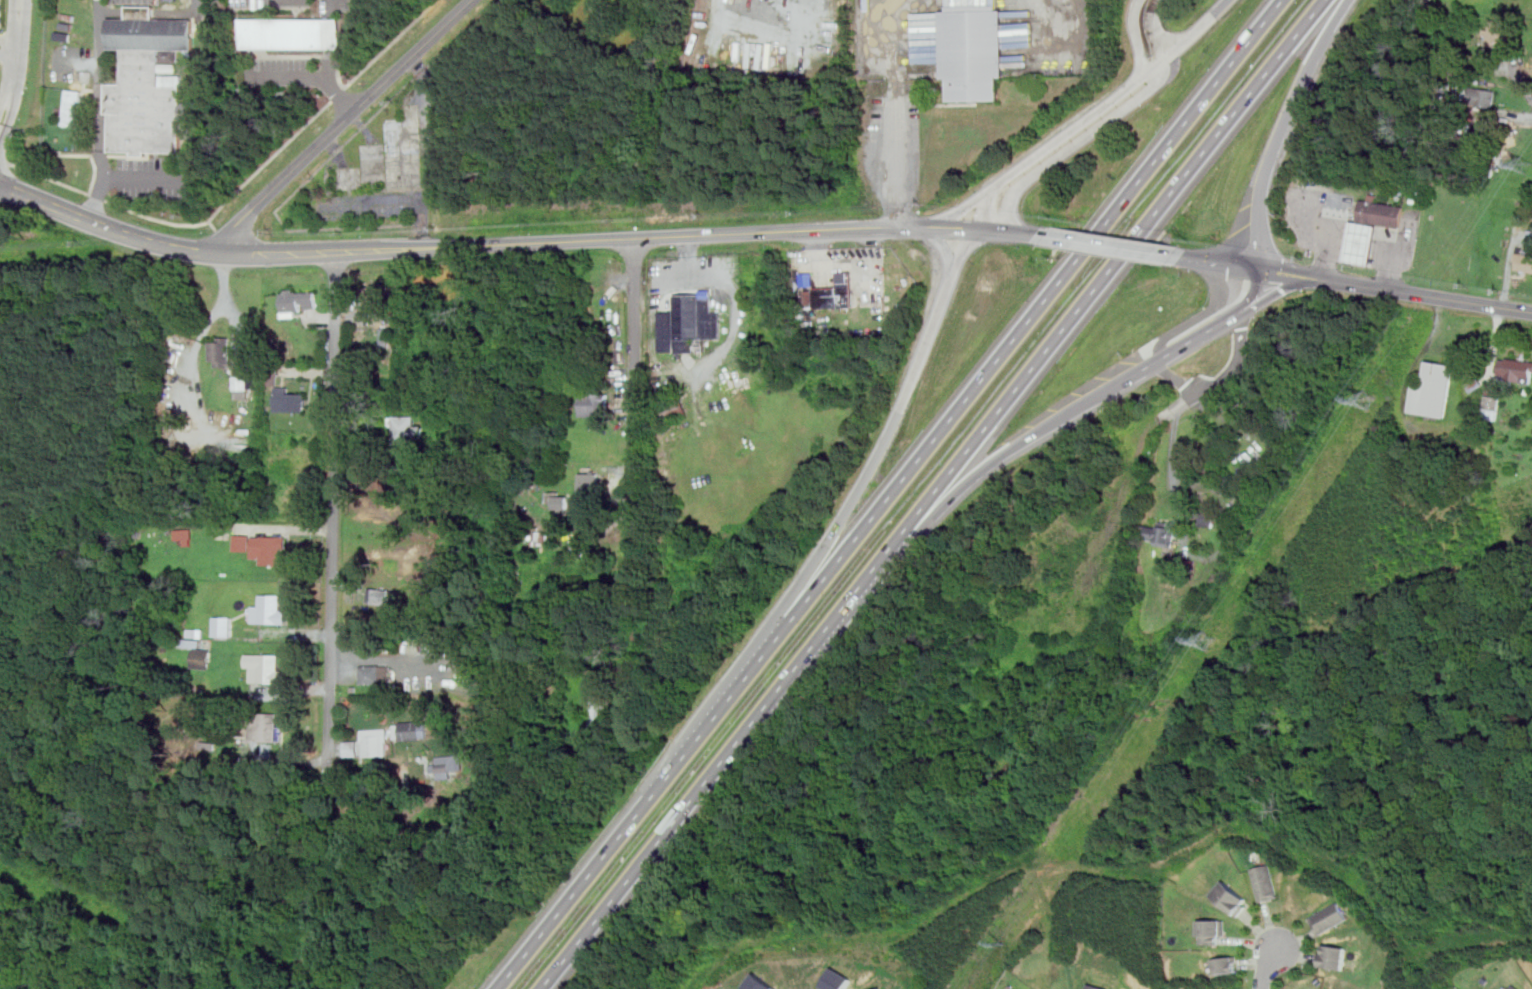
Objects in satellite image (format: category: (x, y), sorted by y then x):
road: (330, 10)
building: (66, 27)
road: (1154, 28)
road: (1198, 28)
wastewater plant: (5, 31)
building: (1495, 33)
building: (291, 34)
road: (330, 34)
building: (79, 36)
road: (1136, 36)
building: (63, 37)
road: (897, 39)
road: (16, 45)
road: (393, 45)
building: (973, 52)
building: (169, 57)
road: (1164, 60)
road: (330, 66)
road: (419, 67)
road: (312, 75)
road: (1520, 78)
building: (145, 85)
road: (99, 88)
road: (339, 97)
building: (1482, 99)
road: (5, 102)
building: (74, 107)
road: (11, 113)
road: (343, 122)
road: (363, 124)
road: (1282, 128)
building: (60, 139)
road: (1076, 142)
road: (1050, 145)
road: (337, 151)
road: (896, 152)
road: (5, 162)
power tower: (1527, 167)
road: (145, 178)
road: (295, 194)
road: (97, 197)
road: (401, 200)
building: (1418, 202)
road: (983, 208)
building: (1383, 214)
road: (189, 224)
road: (966, 227)
road: (989, 229)
road: (219, 232)
road: (1027, 233)
street lamp: (1419, 240)
road: (1362, 241)
building: (1360, 244)
gas station: (1360, 244)
road: (473, 245)
road: (942, 245)
road: (1111, 246)
building: (1523, 260)
road: (1216, 262)
traffic signals: (1229, 265)
road: (1282, 273)
traffic signals: (1282, 273)
building: (807, 280)
road: (1373, 287)
road: (1253, 290)
road: (1236, 292)
building: (833, 293)
building: (375, 295)
road: (1275, 295)
road: (228, 300)
building: (722, 301)
building: (297, 302)
road: (1486, 305)
road: (1437, 314)
road: (1031, 315)
building: (688, 324)
building: (383, 334)
road: (1197, 337)
building: (221, 353)
road: (1224, 357)
road: (1240, 361)
building: (1516, 369)
road: (1176, 377)
building: (242, 382)
building: (1433, 390)
building: (290, 400)
power tower: (1368, 404)
building: (1492, 404)
building: (595, 405)
road: (1179, 405)
road: (634, 407)
building: (674, 409)
building: (408, 429)
road: (890, 435)
road: (1013, 447)
road: (1174, 473)
building: (589, 482)
road: (932, 493)
building: (558, 500)
road: (336, 506)
building: (1208, 518)
building: (1160, 534)
building: (183, 535)
building: (242, 542)
building: (269, 549)
building: (379, 596)
building: (268, 610)
building: (222, 625)
road: (635, 645)
power tower: (1200, 647)
building: (198, 653)
building: (263, 668)
building: (375, 674)
road: (742, 682)
building: (594, 716)
building: (262, 727)
building: (413, 730)
building: (369, 743)
road: (289, 761)
building: (448, 765)
road: (329, 775)
building: (270, 829)
road: (600, 861)
building: (1266, 882)
building: (1231, 897)
building: (1329, 918)
building: (1213, 931)
building: (1334, 956)
building: (1227, 964)
road: (1272, 970)
building: (837, 980)
building: (760, 983)
building: (1097, 986)
building: (1516, 987)
building: (881, 988)

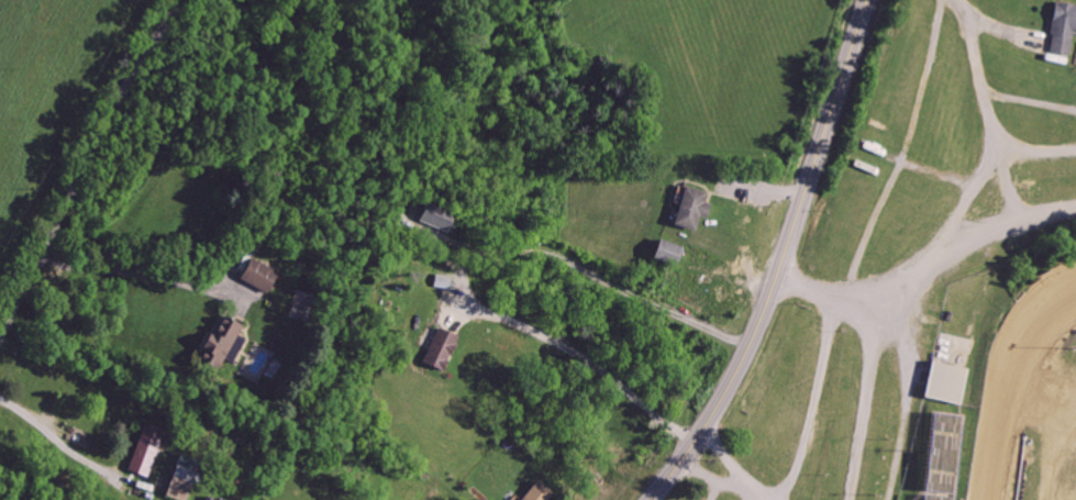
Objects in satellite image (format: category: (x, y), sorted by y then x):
building: (1064, 27)
road: (1035, 105)
road: (1039, 155)
road: (84, 167)
road: (995, 173)
building: (692, 209)
building: (439, 218)
building: (670, 251)
road: (784, 261)
road: (149, 273)
building: (260, 274)
road: (600, 279)
building: (441, 281)
road: (917, 339)
building: (224, 344)
building: (440, 348)
road: (574, 349)
building: (947, 381)
raceway: (1012, 381)
raceway: (1018, 381)
road: (61, 438)
building: (946, 450)
building: (146, 453)
road: (740, 467)
building: (181, 478)
building: (538, 493)
building: (938, 497)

▸ **Activity**:
List all lines from the entries that include the word "signals".

▸ **Exercise response**:
traffic signals: (1229, 265)
traffic signals: (1282, 273)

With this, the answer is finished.